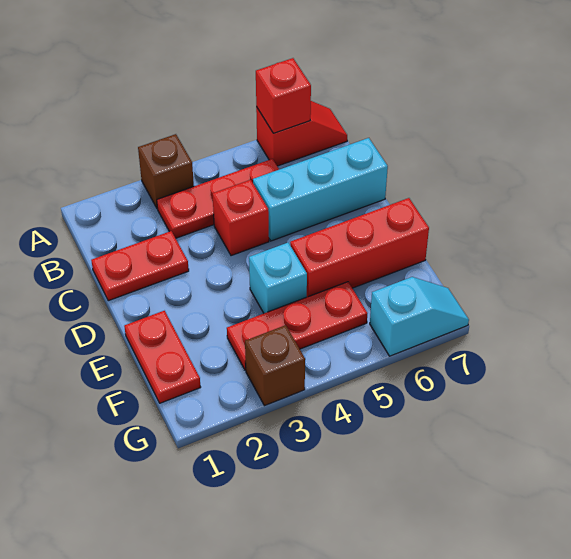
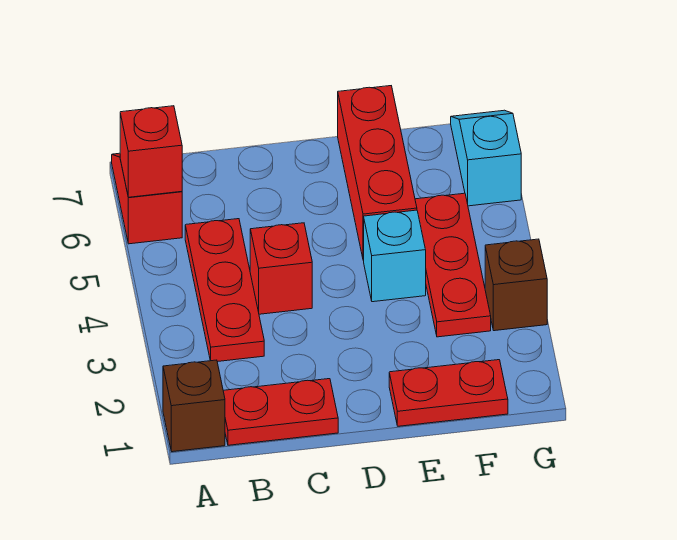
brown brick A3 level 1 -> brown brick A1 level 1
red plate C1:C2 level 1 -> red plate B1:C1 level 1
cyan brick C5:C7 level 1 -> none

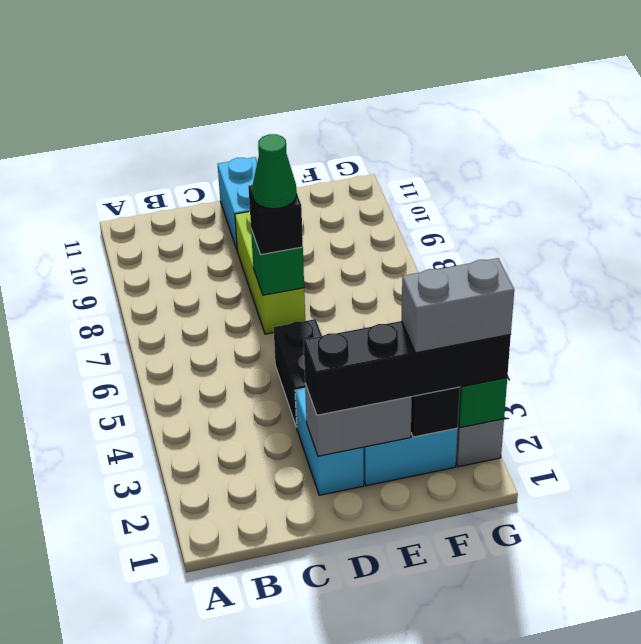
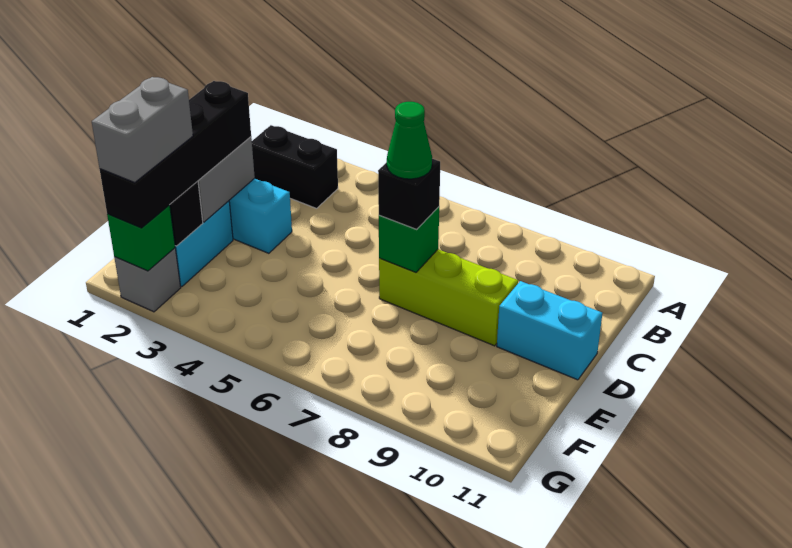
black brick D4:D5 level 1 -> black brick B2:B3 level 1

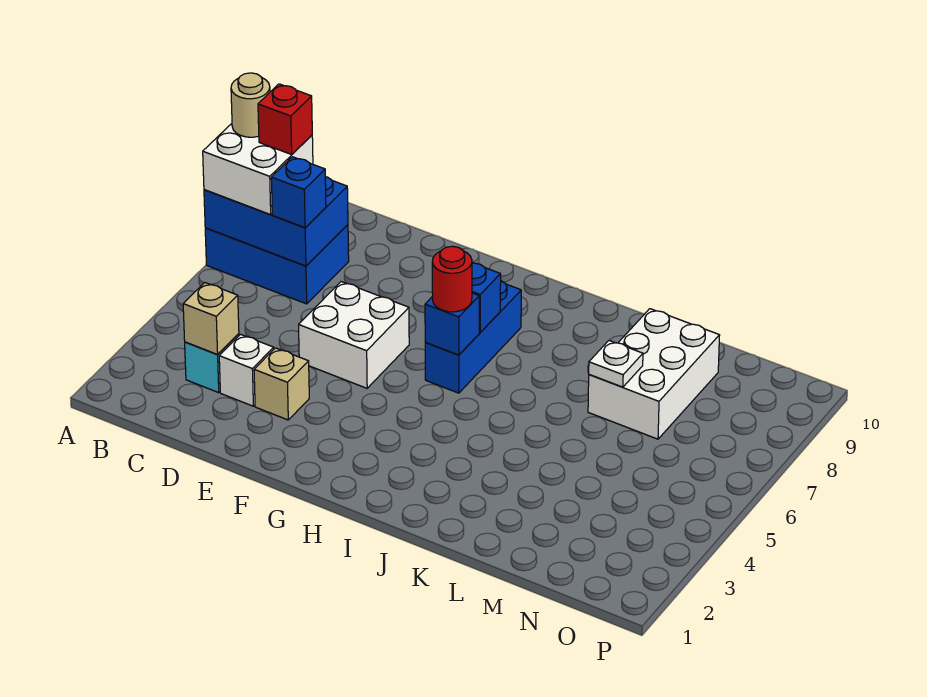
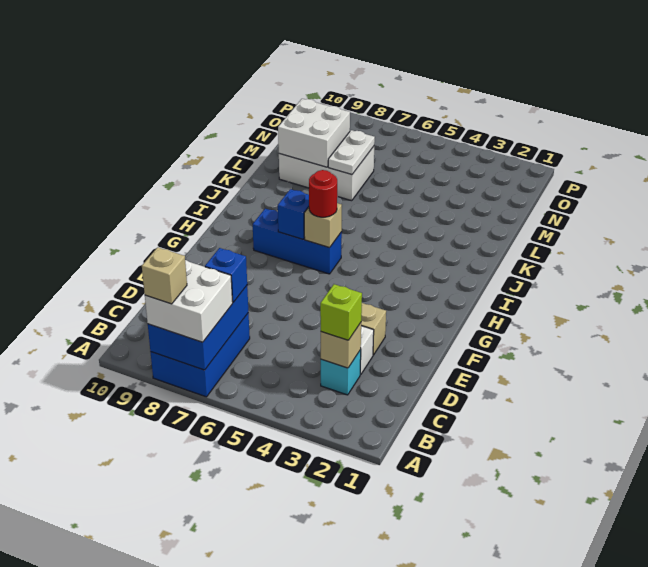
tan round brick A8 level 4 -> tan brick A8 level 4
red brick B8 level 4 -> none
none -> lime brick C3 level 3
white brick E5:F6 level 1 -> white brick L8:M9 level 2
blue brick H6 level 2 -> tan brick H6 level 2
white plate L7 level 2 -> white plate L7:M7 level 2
-=-=-
# DIRECTIONS FOR THIS TASK
Each line that includes "plate" counts once; state how many such lines the listing has, with no other words.

# WRITTEN RESPONSE
2